(DATA BELOW)
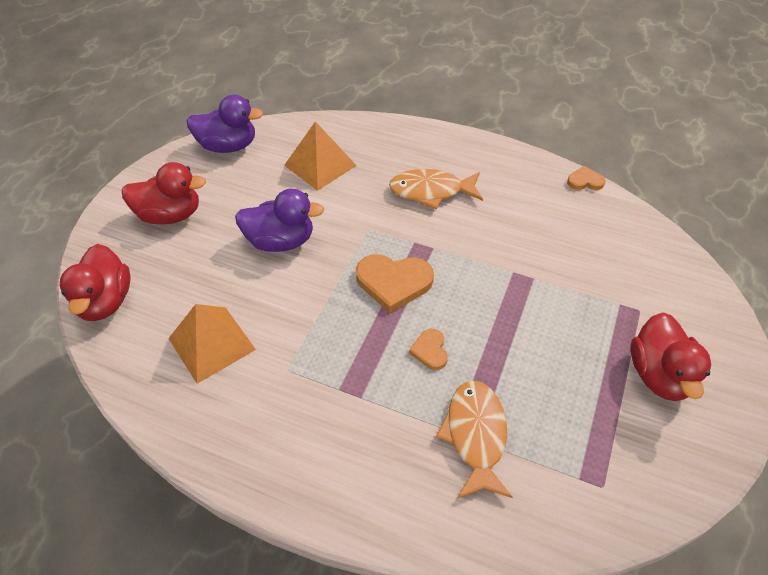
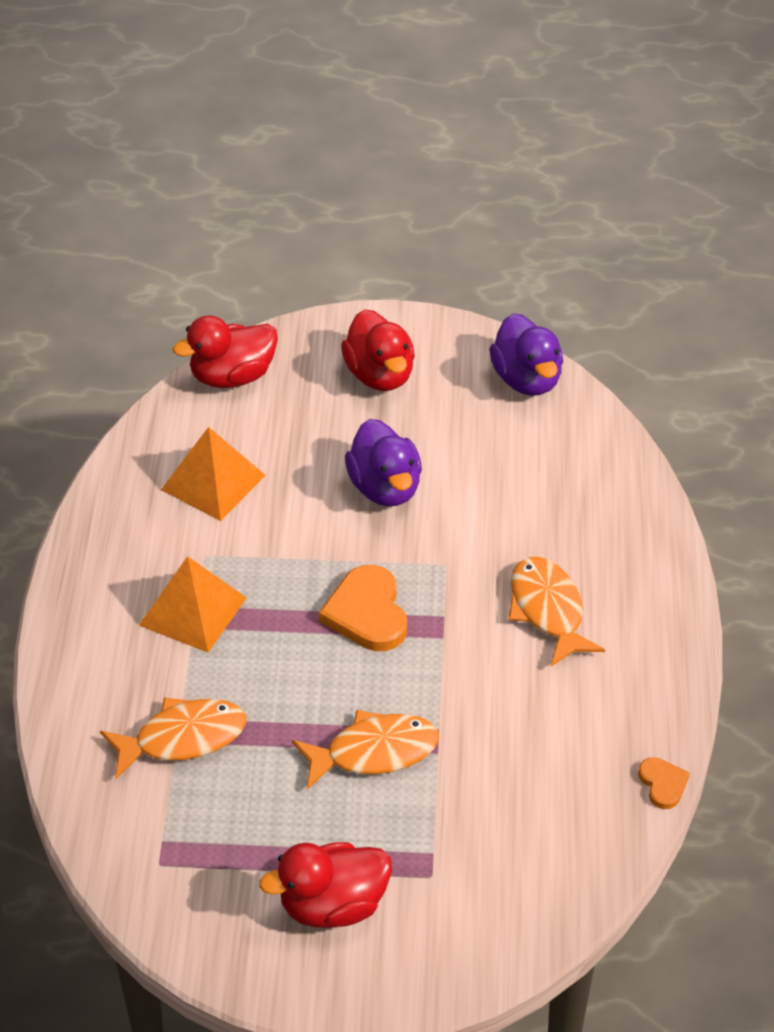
camera: 70 degrees right, 5 degrees down
(320, 165) = (539, 481): orange pyramid -> orange pyramid (192, 611)
(430, 351) = (279, 672): orange heart -> none
(523, 313) = (374, 752): none -> orange fish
(End DATA BELOW)
> TASK TO COMPLETE: Exclude every picture, then reproduce the remaining data character for character.

> EXERCISE RESPONSE:
camera: 70 degrees right, 5 degrees down
(320, 165) = (539, 481): orange pyramid -> orange pyramid (192, 611)
(430, 351) = (279, 672): orange heart -> none
(523, 313) = (374, 752): none -> orange fish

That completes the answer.